═════ Records for the task
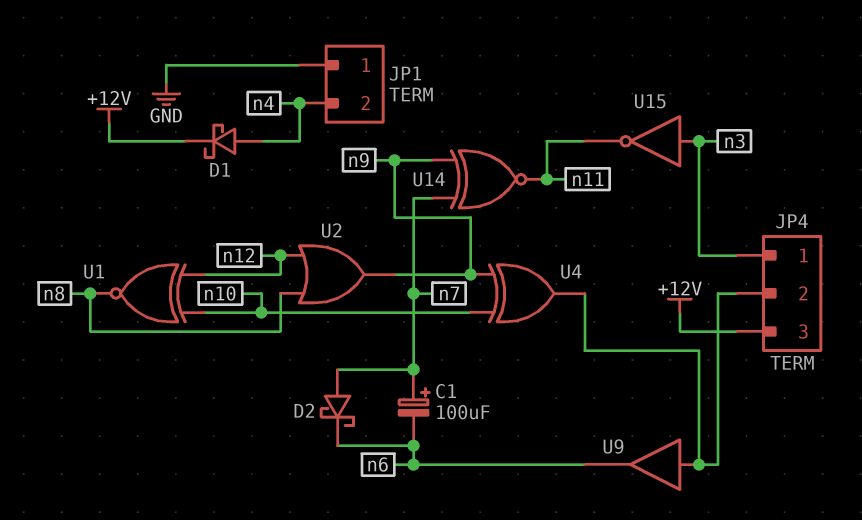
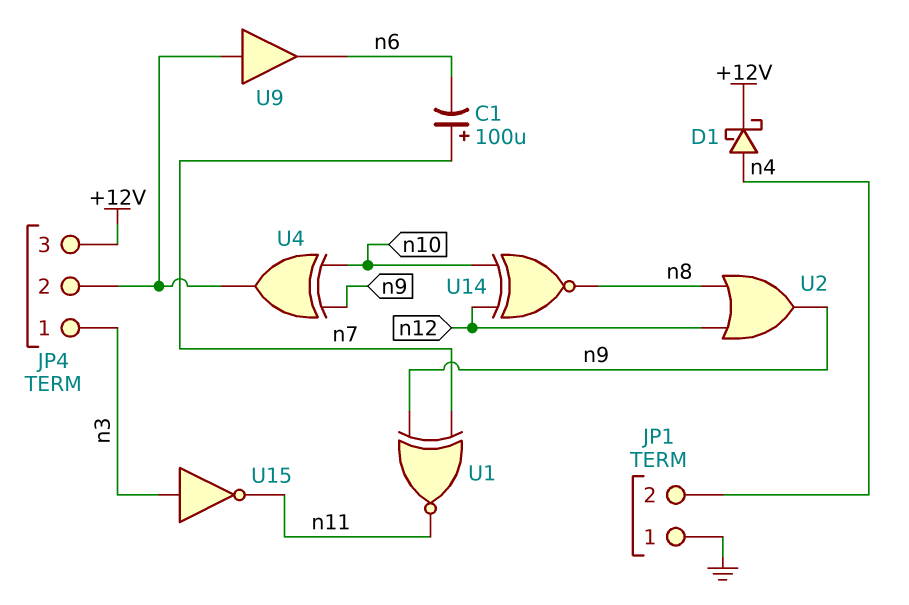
D2: schottky (A n7, K n6) -> none
U1: XNOR (in n10, in n12, out n8) -> XNOR (in n7, in n9, out n11)
U14: XNOR (in n7, in n9, out n11) -> XNOR (in n10, in n12, out n8)

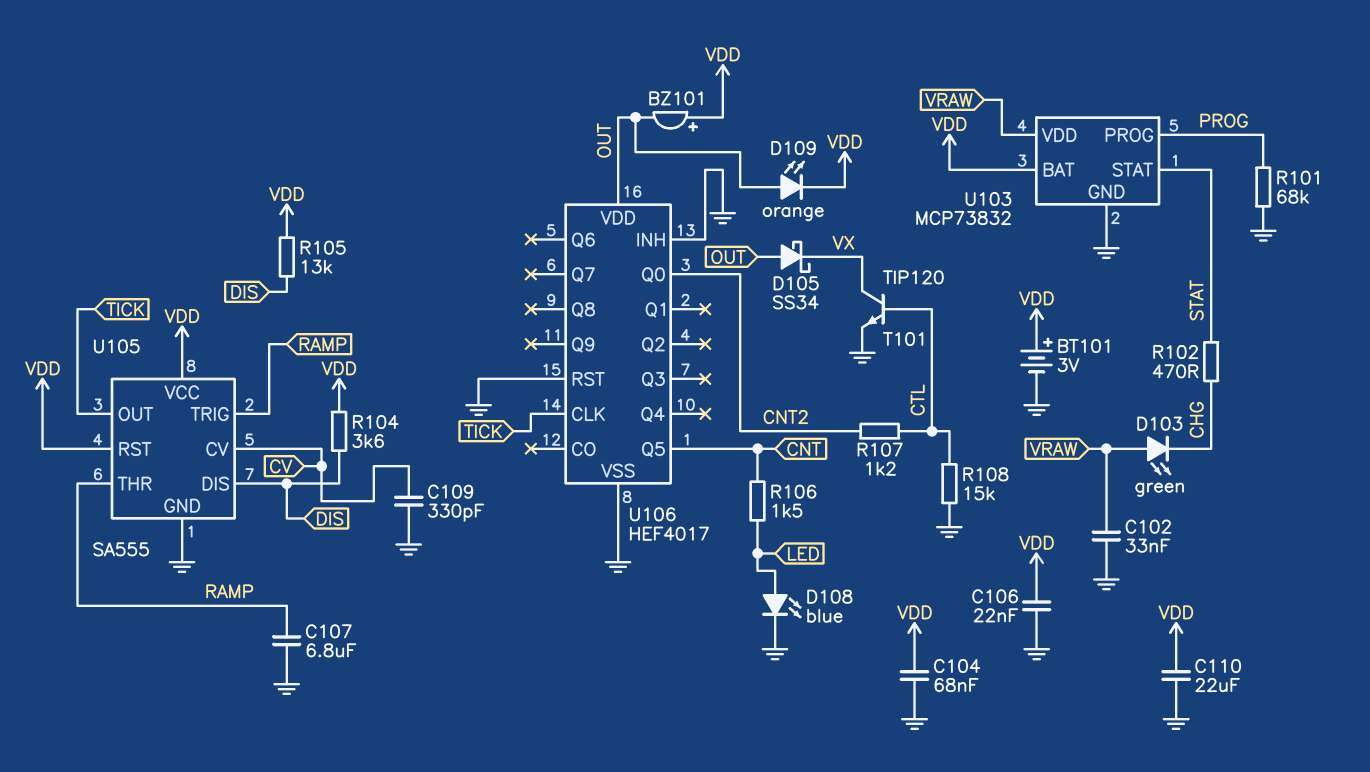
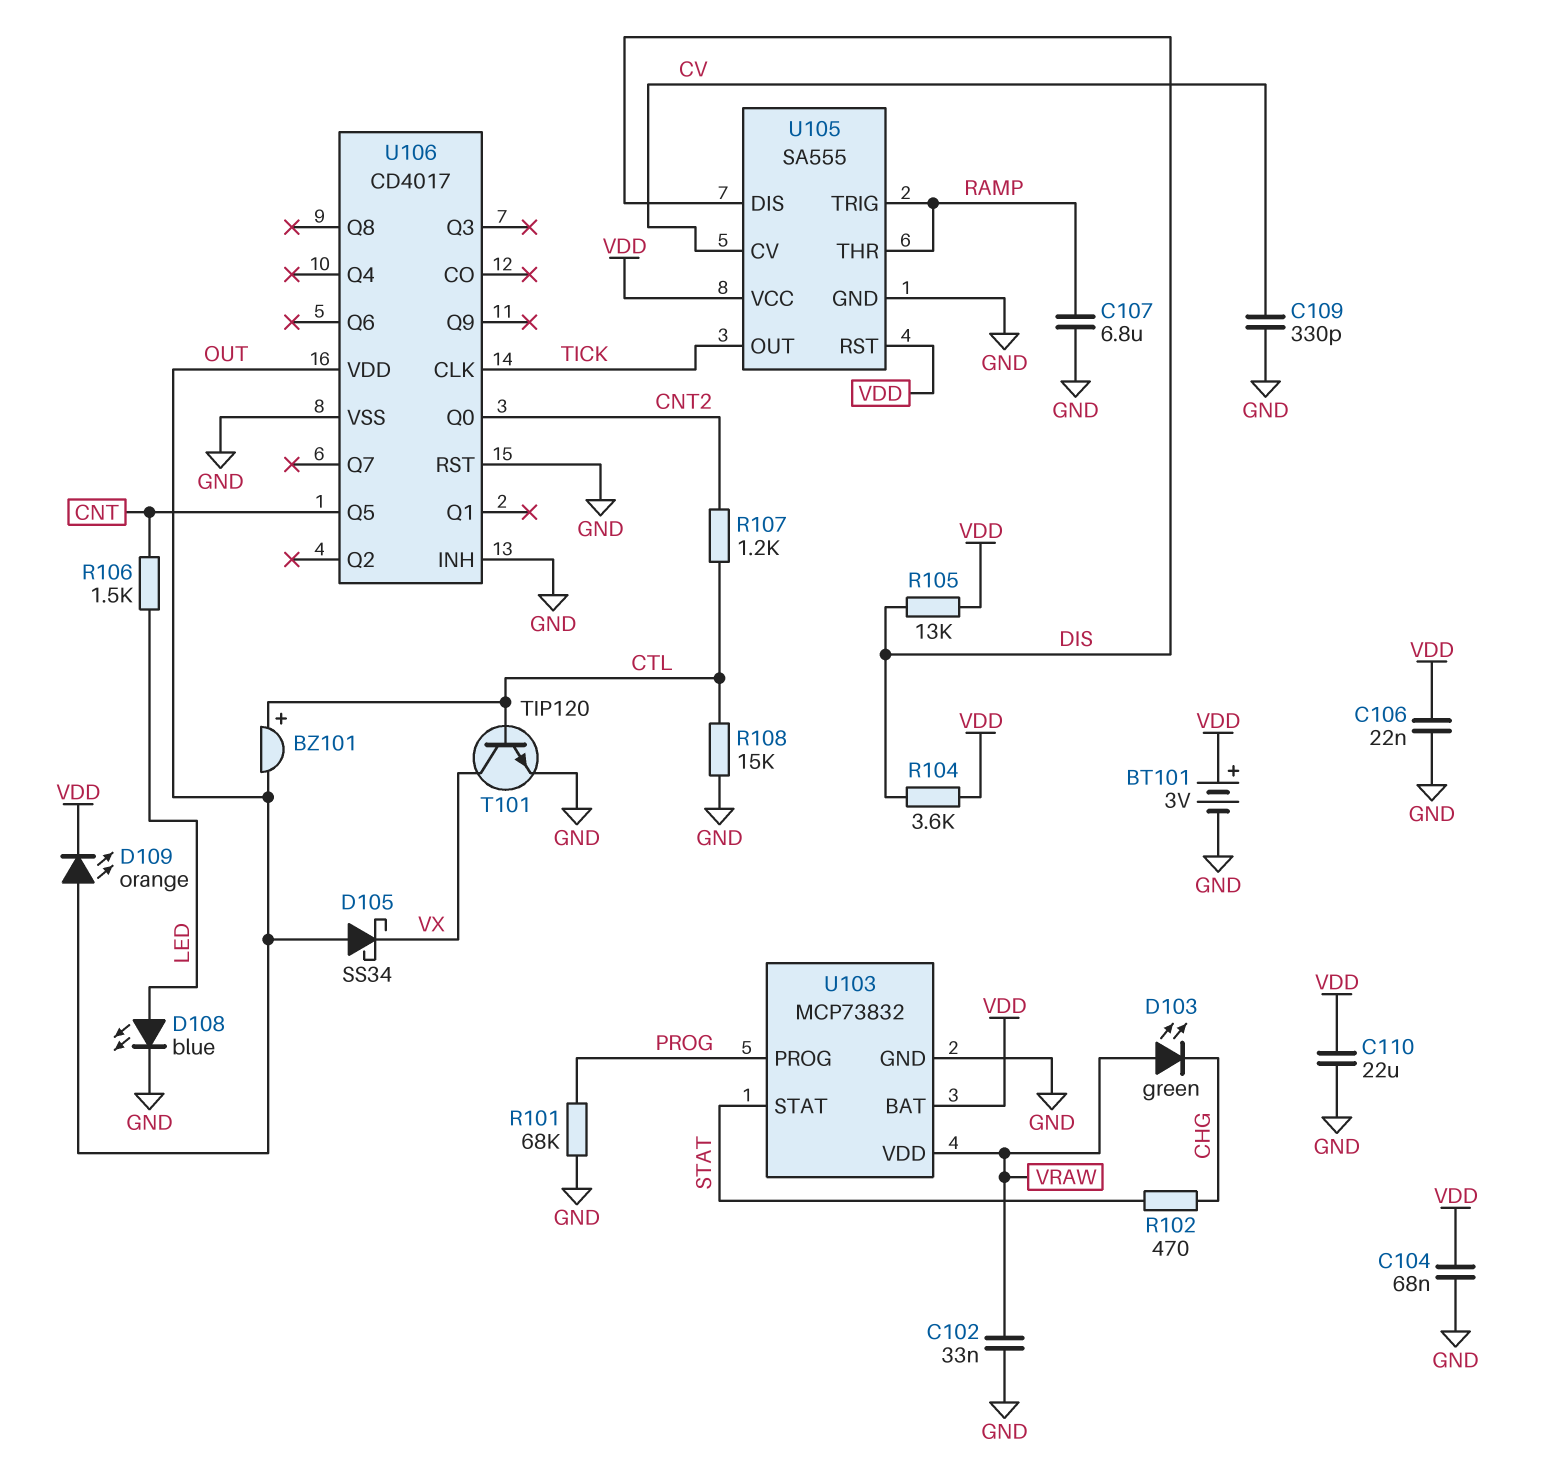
BZ101: buzzer (plus VDD, minus OUT) -> buzzer (plus CTL, minus OUT)
U106: HEF4017 -> CD4017

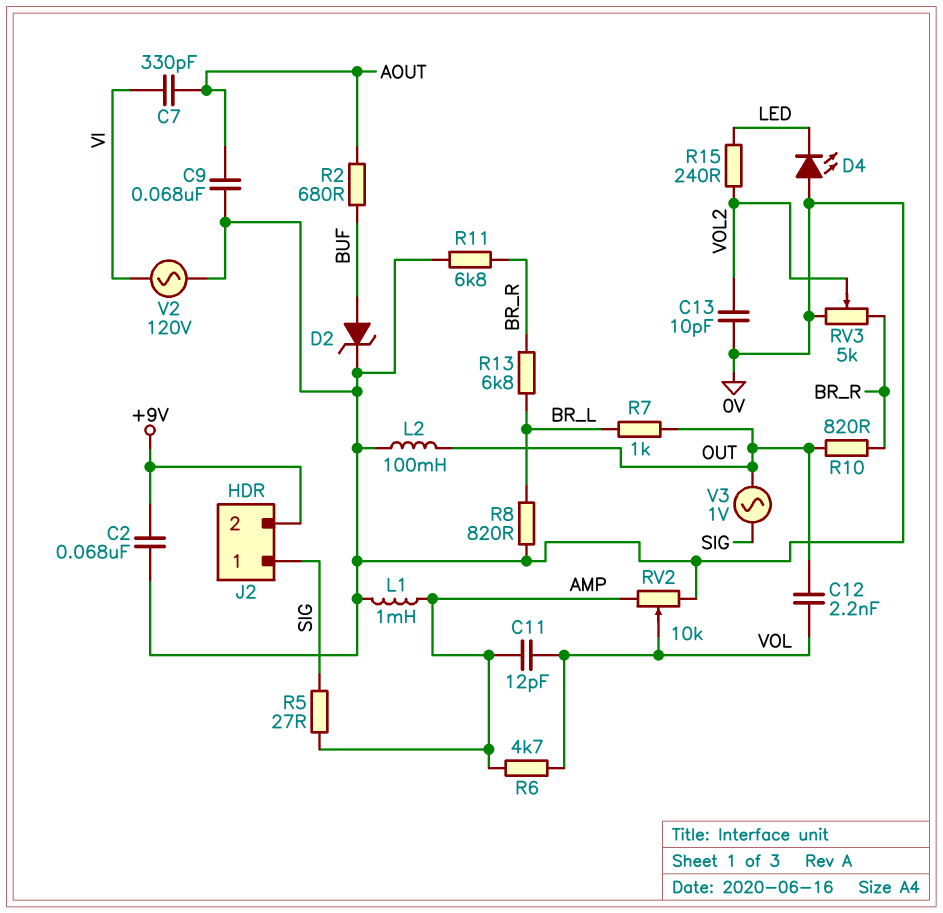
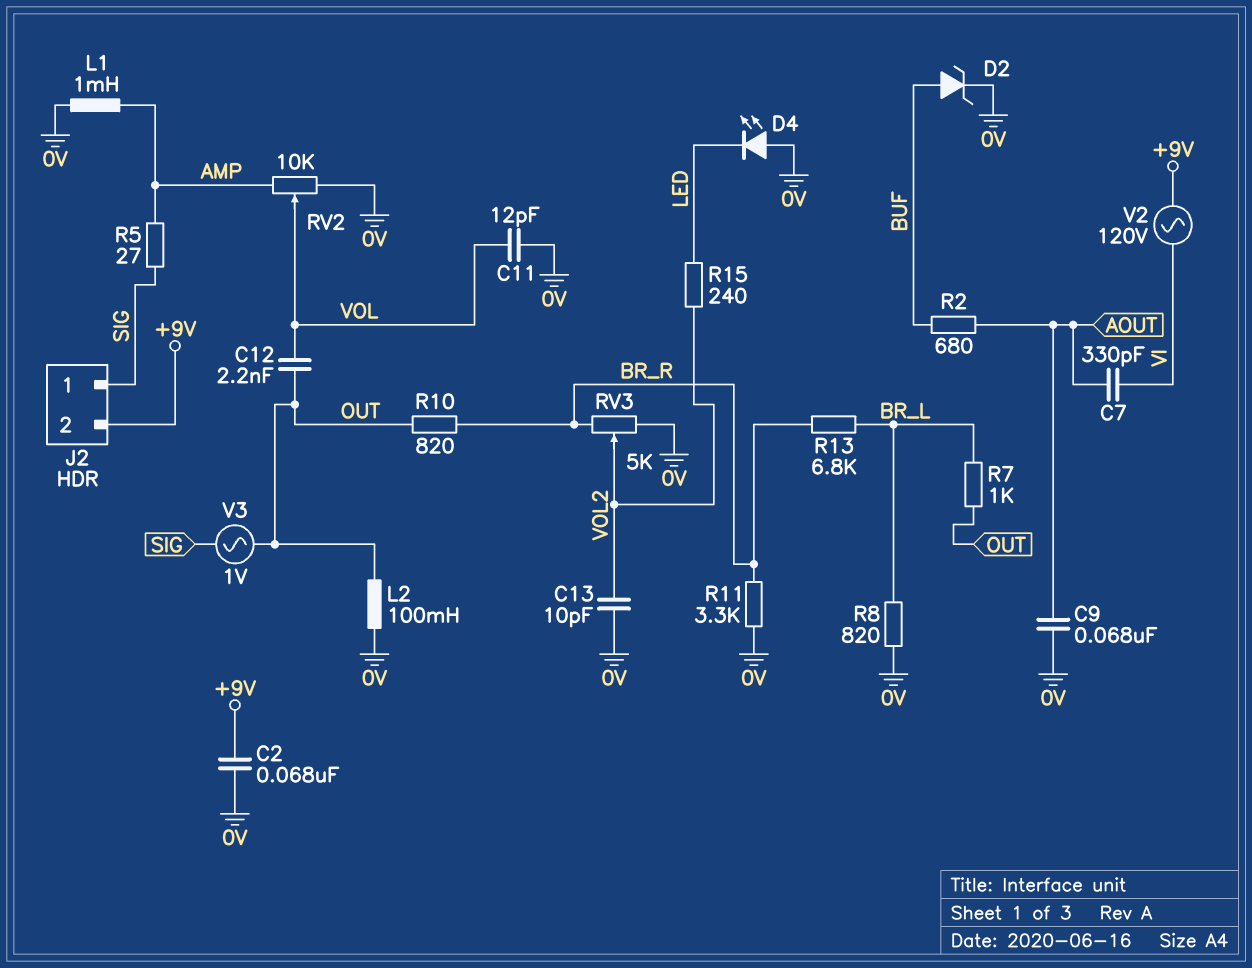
C11: 12pF (AMP, VOL) -> 12pF (0V, VOL)
R6: 4.7k (AMP, VOL) -> none
R11: 6.8k (0V, BR_R) -> 3.3k (0V, BR_R)
V2: AC 120V (0V, VI) -> AC 120V (+9V, VI)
══════════
* [Exercise aim]: Copy out the data above to the letter, and keep every picture out of it.

* [Solution below]:
D2: schottky (A n7, K n6) -> none
U1: XNOR (in n10, in n12, out n8) -> XNOR (in n7, in n9, out n11)
U14: XNOR (in n7, in n9, out n11) -> XNOR (in n10, in n12, out n8)

BZ101: buzzer (plus VDD, minus OUT) -> buzzer (plus CTL, minus OUT)
U106: HEF4017 -> CD4017

C11: 12pF (AMP, VOL) -> 12pF (0V, VOL)
R6: 4.7k (AMP, VOL) -> none
R11: 6.8k (0V, BR_R) -> 3.3k (0V, BR_R)
V2: AC 120V (0V, VI) -> AC 120V (+9V, VI)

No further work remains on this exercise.